▶ [Aim of the exercise] With pictures excluded, retype exactly every line from the one containing "gray star: (197, 56) -> (137, 45), turned 30" to the end of the records below.

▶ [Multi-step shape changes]
- - - -

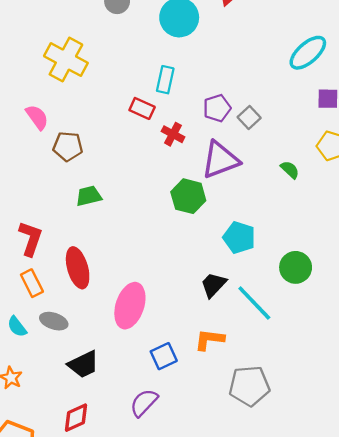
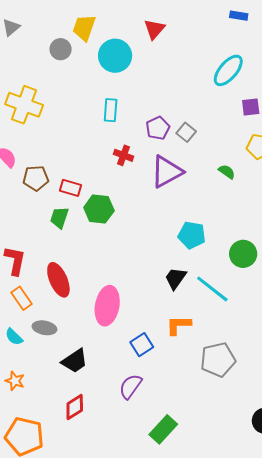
red rectangle: (142, 108) -> (70, 188), moved
green trapezoid: (89, 196) -> (59, 218), turned -50
green hexagon: (188, 196) -> (99, 209), moved

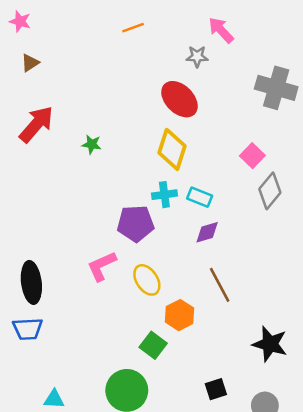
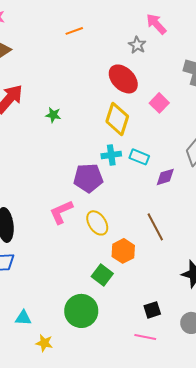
orange line: (133, 28) -> (74, 31), moved
gray star: (197, 56) -> (137, 45), turned 30
pink square: (252, 156) -> (159, 103), moved
purple diamond: (207, 232) -> (165, 177), moved

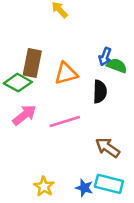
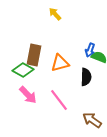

- - - -

▶ [Solution]
gray star: (197, 56) -> (137, 45), turned 30
pink square: (252, 156) -> (159, 103), moved
purple diamond: (207, 232) -> (165, 177), moved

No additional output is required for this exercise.